EXERCISE | Once you reach the end of the data, transcribe all of it exactly.
[EXTRACTED ENTRIES Boundary: Start]
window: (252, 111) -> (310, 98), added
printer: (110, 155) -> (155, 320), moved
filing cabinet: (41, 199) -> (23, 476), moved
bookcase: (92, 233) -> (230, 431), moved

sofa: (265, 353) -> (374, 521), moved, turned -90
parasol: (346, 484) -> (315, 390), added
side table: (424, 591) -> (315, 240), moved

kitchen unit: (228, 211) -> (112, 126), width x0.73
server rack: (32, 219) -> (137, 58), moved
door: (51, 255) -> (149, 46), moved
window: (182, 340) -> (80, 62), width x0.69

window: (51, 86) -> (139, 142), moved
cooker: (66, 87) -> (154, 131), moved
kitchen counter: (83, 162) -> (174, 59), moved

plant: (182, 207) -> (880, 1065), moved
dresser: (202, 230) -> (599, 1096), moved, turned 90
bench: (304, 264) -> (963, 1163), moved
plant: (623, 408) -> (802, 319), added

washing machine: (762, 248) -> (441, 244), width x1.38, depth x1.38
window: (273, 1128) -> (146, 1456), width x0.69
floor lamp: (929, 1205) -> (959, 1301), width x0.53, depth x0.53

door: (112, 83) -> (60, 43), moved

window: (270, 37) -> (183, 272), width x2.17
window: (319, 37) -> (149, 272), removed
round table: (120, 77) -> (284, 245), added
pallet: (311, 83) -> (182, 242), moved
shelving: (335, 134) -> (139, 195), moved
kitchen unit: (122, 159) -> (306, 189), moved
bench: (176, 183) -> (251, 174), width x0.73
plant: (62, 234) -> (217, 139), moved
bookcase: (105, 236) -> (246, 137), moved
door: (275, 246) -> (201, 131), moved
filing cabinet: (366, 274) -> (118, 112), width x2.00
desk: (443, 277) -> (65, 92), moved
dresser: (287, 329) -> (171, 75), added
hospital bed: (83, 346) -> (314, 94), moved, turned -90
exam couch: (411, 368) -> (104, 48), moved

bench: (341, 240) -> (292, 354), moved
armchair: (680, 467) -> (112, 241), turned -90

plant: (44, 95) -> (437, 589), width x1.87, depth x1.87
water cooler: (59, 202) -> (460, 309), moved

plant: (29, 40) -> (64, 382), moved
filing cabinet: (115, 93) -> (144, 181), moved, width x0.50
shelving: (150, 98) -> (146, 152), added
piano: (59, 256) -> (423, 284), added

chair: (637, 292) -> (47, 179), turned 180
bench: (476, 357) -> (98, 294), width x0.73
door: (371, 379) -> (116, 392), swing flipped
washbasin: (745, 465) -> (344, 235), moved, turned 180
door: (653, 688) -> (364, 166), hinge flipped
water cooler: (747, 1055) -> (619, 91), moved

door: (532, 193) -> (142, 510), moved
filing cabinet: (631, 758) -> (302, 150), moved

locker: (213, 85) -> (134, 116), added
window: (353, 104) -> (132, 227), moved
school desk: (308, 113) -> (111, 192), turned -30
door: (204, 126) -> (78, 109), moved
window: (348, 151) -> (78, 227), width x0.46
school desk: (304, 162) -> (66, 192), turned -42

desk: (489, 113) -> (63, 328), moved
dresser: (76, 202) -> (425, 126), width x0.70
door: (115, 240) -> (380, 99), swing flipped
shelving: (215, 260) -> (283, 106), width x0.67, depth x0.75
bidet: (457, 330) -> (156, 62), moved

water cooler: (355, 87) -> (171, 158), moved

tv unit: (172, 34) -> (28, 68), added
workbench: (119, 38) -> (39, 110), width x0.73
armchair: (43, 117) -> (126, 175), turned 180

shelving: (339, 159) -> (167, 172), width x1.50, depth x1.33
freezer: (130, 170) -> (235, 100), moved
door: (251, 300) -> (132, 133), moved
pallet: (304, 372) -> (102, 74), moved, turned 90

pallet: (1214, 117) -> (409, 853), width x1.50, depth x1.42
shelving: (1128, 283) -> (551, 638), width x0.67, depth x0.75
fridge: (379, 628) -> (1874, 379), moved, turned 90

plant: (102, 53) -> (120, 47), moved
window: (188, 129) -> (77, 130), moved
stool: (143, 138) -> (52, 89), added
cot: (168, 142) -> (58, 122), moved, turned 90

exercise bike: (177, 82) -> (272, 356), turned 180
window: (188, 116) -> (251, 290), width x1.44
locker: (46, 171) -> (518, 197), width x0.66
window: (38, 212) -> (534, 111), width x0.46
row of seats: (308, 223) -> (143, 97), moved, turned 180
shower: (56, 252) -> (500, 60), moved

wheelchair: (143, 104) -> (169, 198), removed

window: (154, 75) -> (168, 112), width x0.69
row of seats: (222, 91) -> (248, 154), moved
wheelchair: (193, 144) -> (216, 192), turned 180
[EXTRACTED ENTRIES Boundary: End]
SOLUTION |
window: (252, 111) -> (310, 98), added
printer: (110, 155) -> (155, 320), moved
filing cabinet: (41, 199) -> (23, 476), moved
bookcase: (92, 233) -> (230, 431), moved

sofa: (265, 353) -> (374, 521), moved, turned -90
parasol: (346, 484) -> (315, 390), added
side table: (424, 591) -> (315, 240), moved

kitchen unit: (228, 211) -> (112, 126), width x0.73
server rack: (32, 219) -> (137, 58), moved
door: (51, 255) -> (149, 46), moved
window: (182, 340) -> (80, 62), width x0.69

window: (51, 86) -> (139, 142), moved
cooker: (66, 87) -> (154, 131), moved
kitchen counter: (83, 162) -> (174, 59), moved

plant: (182, 207) -> (880, 1065), moved
dresser: (202, 230) -> (599, 1096), moved, turned 90
bench: (304, 264) -> (963, 1163), moved
plant: (623, 408) -> (802, 319), added

washing machine: (762, 248) -> (441, 244), width x1.38, depth x1.38
window: (273, 1128) -> (146, 1456), width x0.69
floor lamp: (929, 1205) -> (959, 1301), width x0.53, depth x0.53

door: (112, 83) -> (60, 43), moved

window: (270, 37) -> (183, 272), width x2.17
window: (319, 37) -> (149, 272), removed
round table: (120, 77) -> (284, 245), added
pallet: (311, 83) -> (182, 242), moved
shelving: (335, 134) -> (139, 195), moved
kitchen unit: (122, 159) -> (306, 189), moved
bench: (176, 183) -> (251, 174), width x0.73
plant: (62, 234) -> (217, 139), moved
bookcase: (105, 236) -> (246, 137), moved
door: (275, 246) -> (201, 131), moved
filing cabinet: (366, 274) -> (118, 112), width x2.00
desk: (443, 277) -> (65, 92), moved
dresser: (287, 329) -> (171, 75), added
hospital bed: (83, 346) -> (314, 94), moved, turned -90
exam couch: (411, 368) -> (104, 48), moved

bench: (341, 240) -> (292, 354), moved
armchair: (680, 467) -> (112, 241), turned -90

plant: (44, 95) -> (437, 589), width x1.87, depth x1.87
water cooler: (59, 202) -> (460, 309), moved

plant: (29, 40) -> (64, 382), moved
filing cabinet: (115, 93) -> (144, 181), moved, width x0.50
shelving: (150, 98) -> (146, 152), added
piano: (59, 256) -> (423, 284), added

chair: (637, 292) -> (47, 179), turned 180
bench: (476, 357) -> (98, 294), width x0.73
door: (371, 379) -> (116, 392), swing flipped
washbasin: (745, 465) -> (344, 235), moved, turned 180
door: (653, 688) -> (364, 166), hinge flipped
water cooler: (747, 1055) -> (619, 91), moved

door: (532, 193) -> (142, 510), moved
filing cabinet: (631, 758) -> (302, 150), moved

locker: (213, 85) -> (134, 116), added
window: (353, 104) -> (132, 227), moved
school desk: (308, 113) -> (111, 192), turned -30
door: (204, 126) -> (78, 109), moved
window: (348, 151) -> (78, 227), width x0.46
school desk: (304, 162) -> (66, 192), turned -42

desk: (489, 113) -> (63, 328), moved
dresser: (76, 202) -> (425, 126), width x0.70
door: (115, 240) -> (380, 99), swing flipped
shelving: (215, 260) -> (283, 106), width x0.67, depth x0.75
bidet: (457, 330) -> (156, 62), moved

water cooler: (355, 87) -> (171, 158), moved

tv unit: (172, 34) -> (28, 68), added
workbench: (119, 38) -> (39, 110), width x0.73
armchair: (43, 117) -> (126, 175), turned 180

shelving: (339, 159) -> (167, 172), width x1.50, depth x1.33
freezer: (130, 170) -> (235, 100), moved
door: (251, 300) -> (132, 133), moved
pallet: (304, 372) -> (102, 74), moved, turned 90

pallet: (1214, 117) -> (409, 853), width x1.50, depth x1.42
shelving: (1128, 283) -> (551, 638), width x0.67, depth x0.75
fridge: (379, 628) -> (1874, 379), moved, turned 90

plant: (102, 53) -> (120, 47), moved
window: (188, 129) -> (77, 130), moved
stool: (143, 138) -> (52, 89), added
cot: (168, 142) -> (58, 122), moved, turned 90

exercise bike: (177, 82) -> (272, 356), turned 180
window: (188, 116) -> (251, 290), width x1.44
locker: (46, 171) -> (518, 197), width x0.66
window: (38, 212) -> (534, 111), width x0.46
row of seats: (308, 223) -> (143, 97), moved, turned 180
shower: (56, 252) -> (500, 60), moved

wheelchair: (143, 104) -> (169, 198), removed

window: (154, 75) -> (168, 112), width x0.69
row of seats: (222, 91) -> (248, 154), moved
wheelchair: (193, 144) -> (216, 192), turned 180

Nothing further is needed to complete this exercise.